• _Source data_

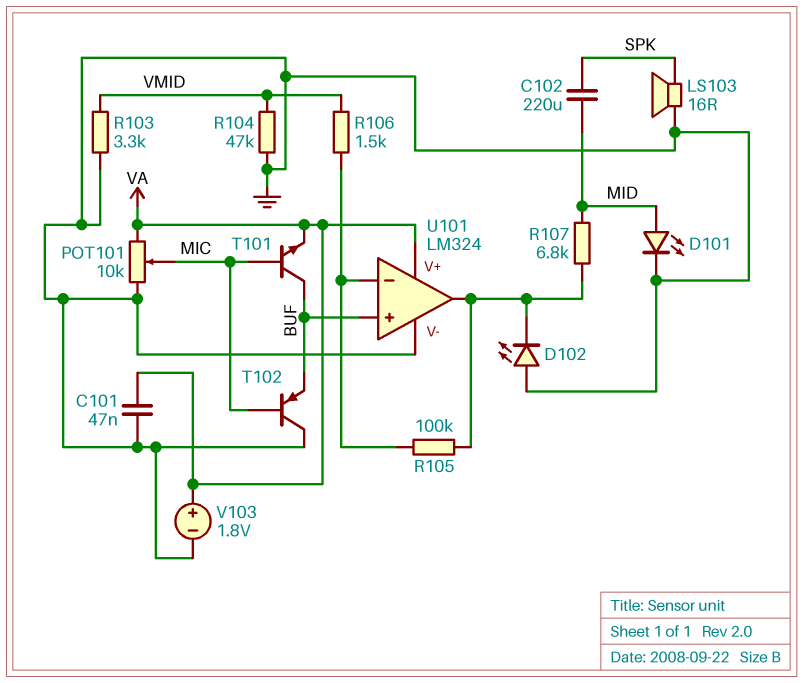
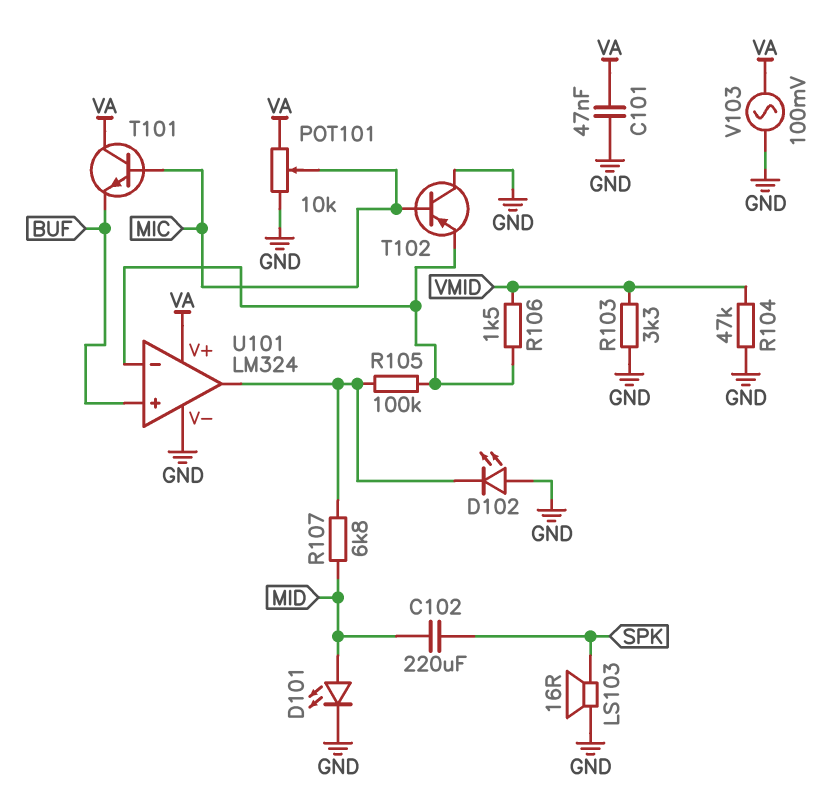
T101: NPN (B MIC, C BUF, E VA) -> NPN (B MIC, C VA, E BUF)
T102: PNP (B MIC, C GND, E BUF) -> PNP (B MIC, C GND, E U101/in-)
V103: 1.8V (plus VA, minus GND) -> AC 100mV (GND, VA)

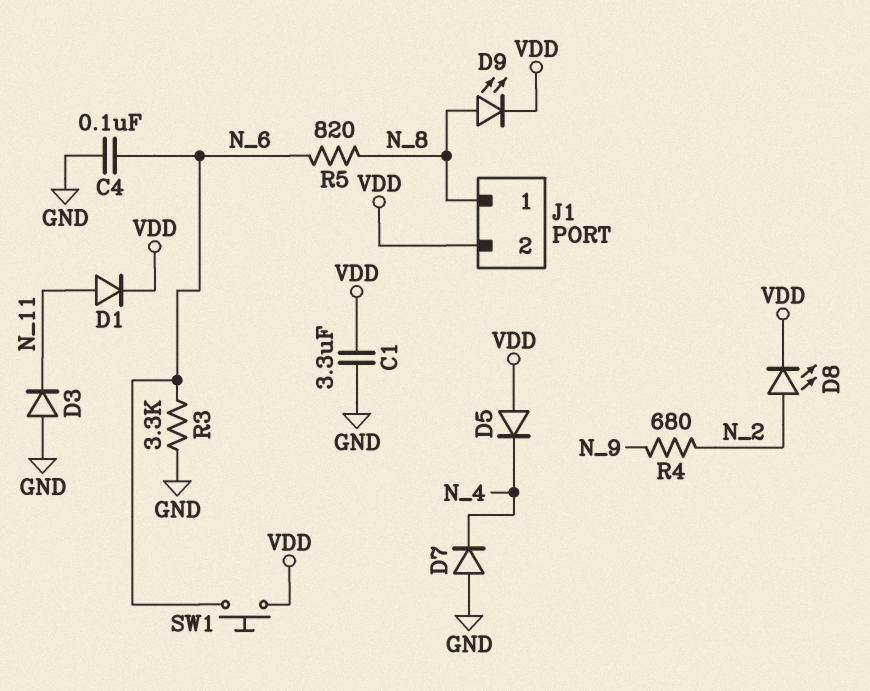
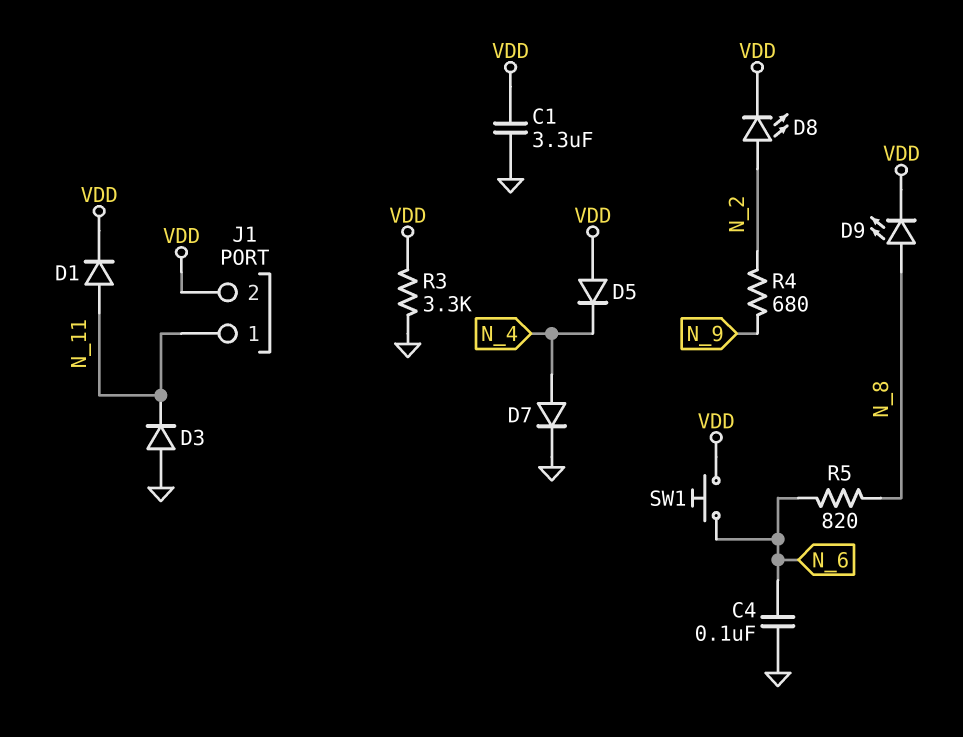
D7: diode (A GND, K N_4) -> diode (A N_4, K GND)
J1 pin 1: N_8 -> N_11
R3: 3.3k (GND, N_6) -> 3.3k (GND, VDD)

• _Aim of the task_
From the line containing "V103: 1.8V (plus" to the last line of the records, inclusive, output the lines exactly as written and nothing else; leave out the pictures.

• _Answer section_
V103: 1.8V (plus VA, minus GND) -> AC 100mV (GND, VA)

D7: diode (A GND, K N_4) -> diode (A N_4, K GND)
J1 pin 1: N_8 -> N_11
R3: 3.3k (GND, N_6) -> 3.3k (GND, VDD)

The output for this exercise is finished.